• [Work item]:
Below are some records; quote exactly the lines from the one that contains "window: (201, 159) -> (288, 120), width x2.11" through the one that contains "school desk: (905, 895) -> (807, 717), moved", inclusive, and no others.

The data below:

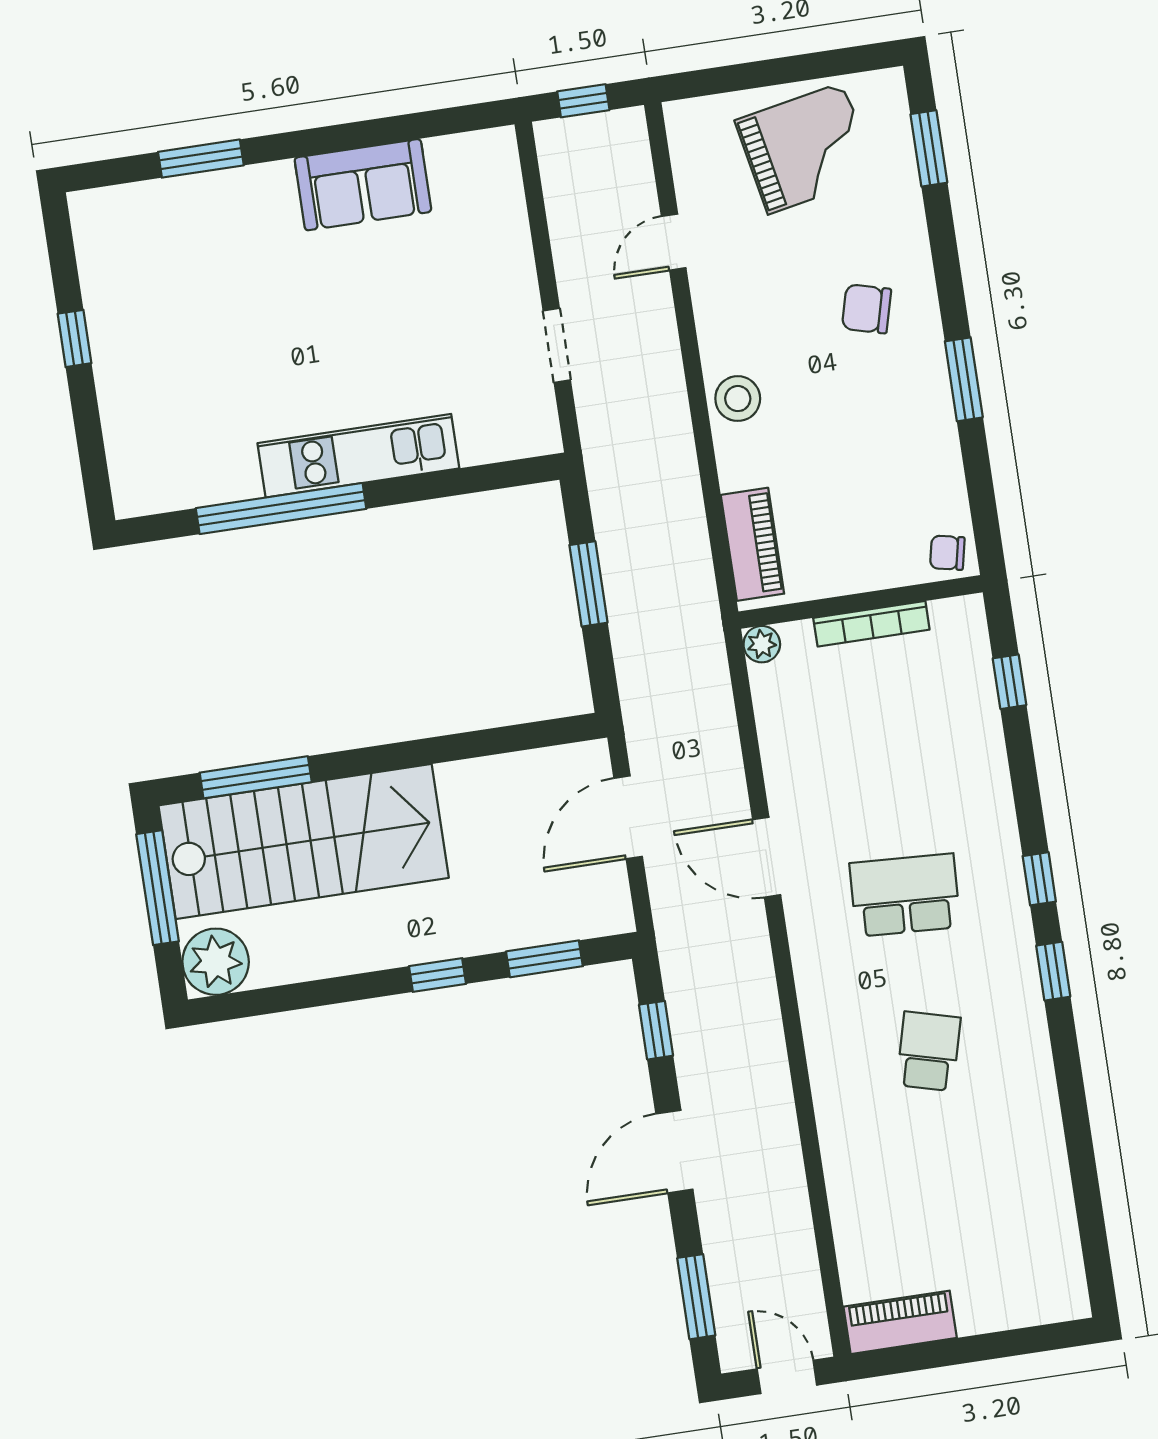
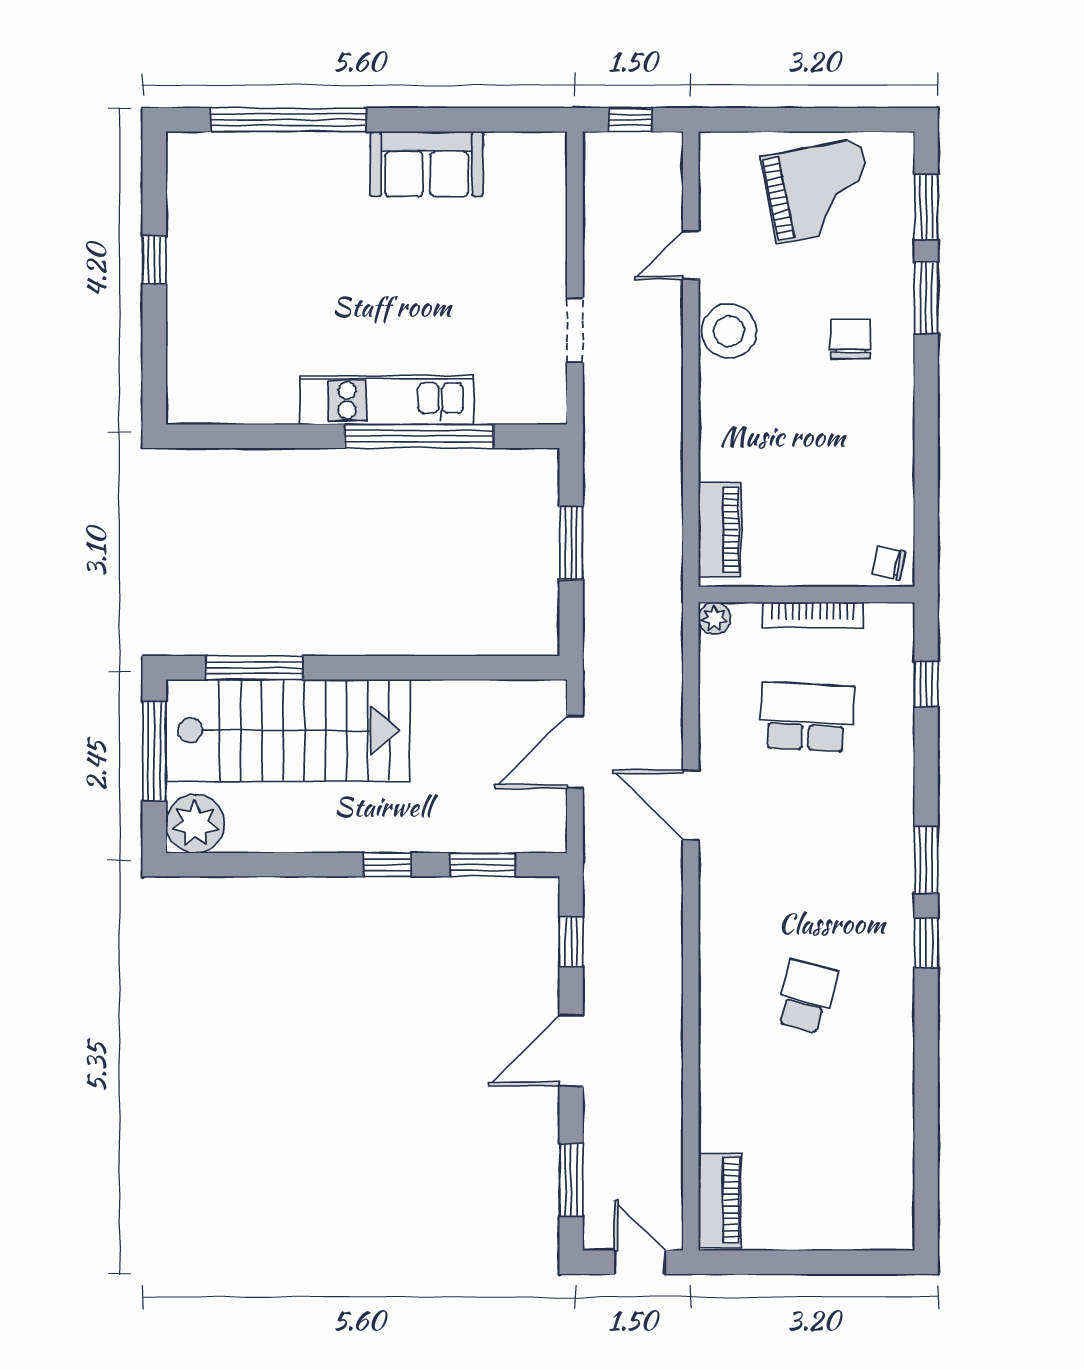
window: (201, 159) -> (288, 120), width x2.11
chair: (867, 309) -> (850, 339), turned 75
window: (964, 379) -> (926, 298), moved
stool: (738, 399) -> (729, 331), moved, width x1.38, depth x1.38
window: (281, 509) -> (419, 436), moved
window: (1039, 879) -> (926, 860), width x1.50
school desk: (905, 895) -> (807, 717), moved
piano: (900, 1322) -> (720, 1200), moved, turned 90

End of The data.
The data below:

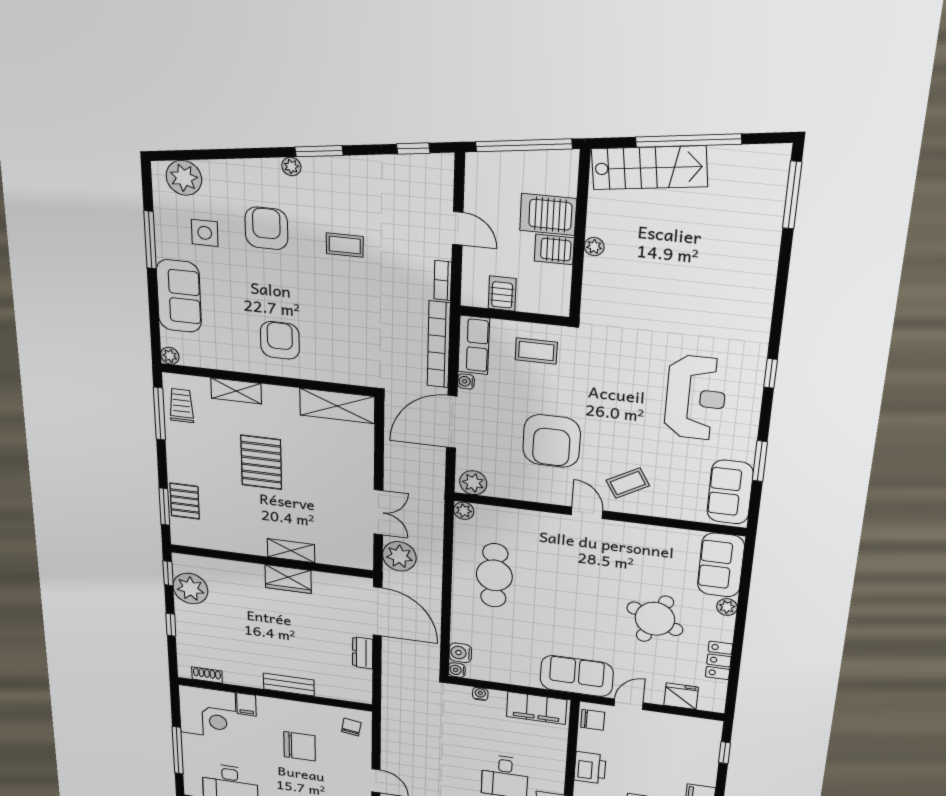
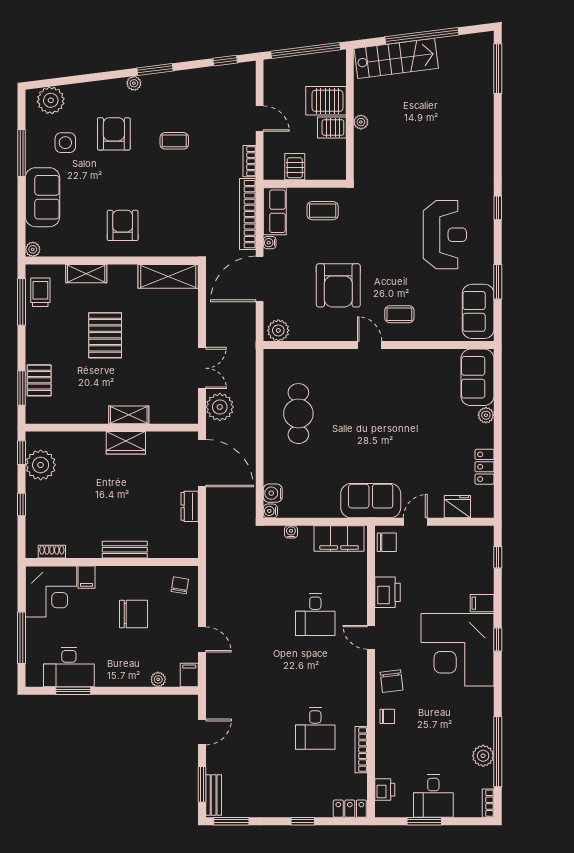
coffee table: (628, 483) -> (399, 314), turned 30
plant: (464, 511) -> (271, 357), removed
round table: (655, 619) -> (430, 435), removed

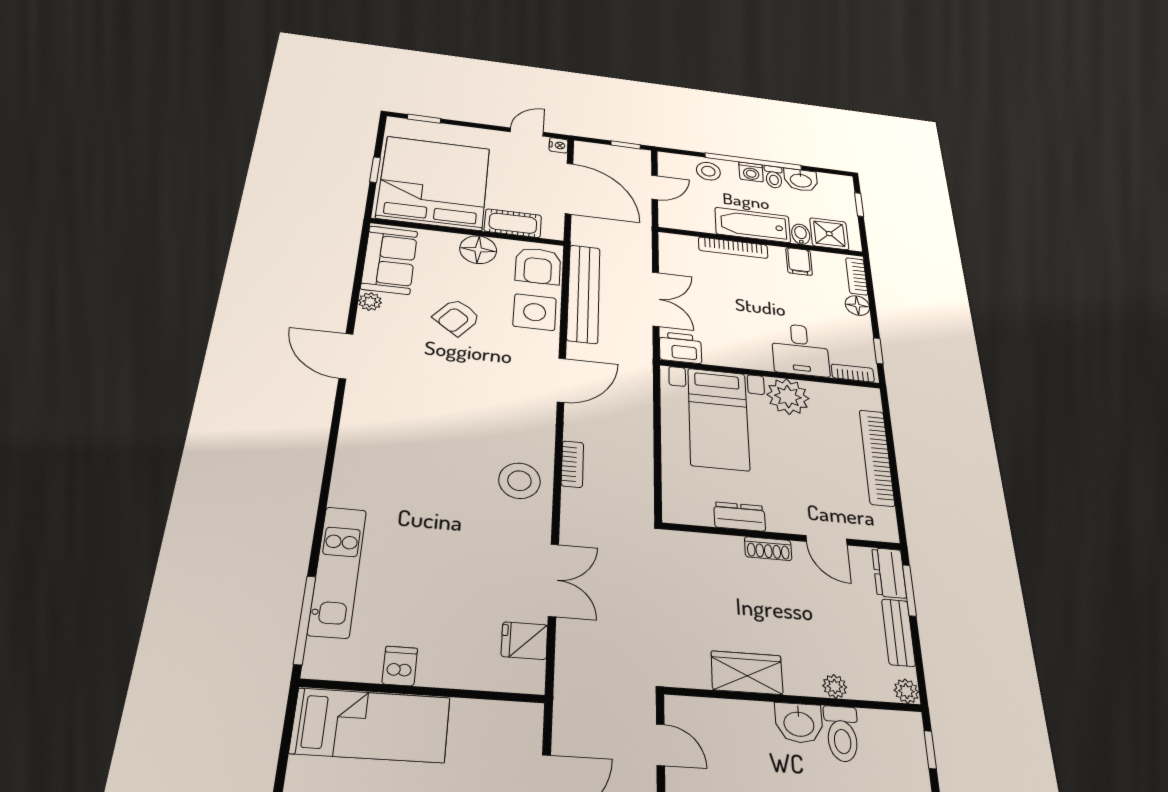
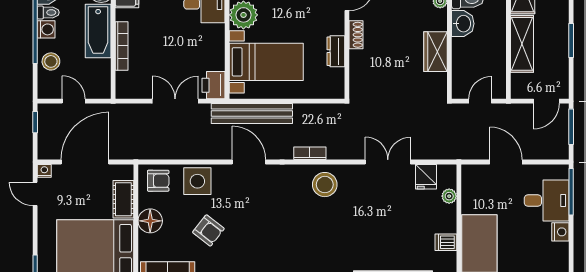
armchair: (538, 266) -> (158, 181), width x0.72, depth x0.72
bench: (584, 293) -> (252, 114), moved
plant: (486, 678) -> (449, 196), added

End of The data.

• [Response below]:
window: (201, 159) -> (288, 120), width x2.11
chair: (867, 309) -> (850, 339), turned 75
window: (964, 379) -> (926, 298), moved
stool: (738, 399) -> (729, 331), moved, width x1.38, depth x1.38
window: (281, 509) -> (419, 436), moved
window: (1039, 879) -> (926, 860), width x1.50
school desk: (905, 895) -> (807, 717), moved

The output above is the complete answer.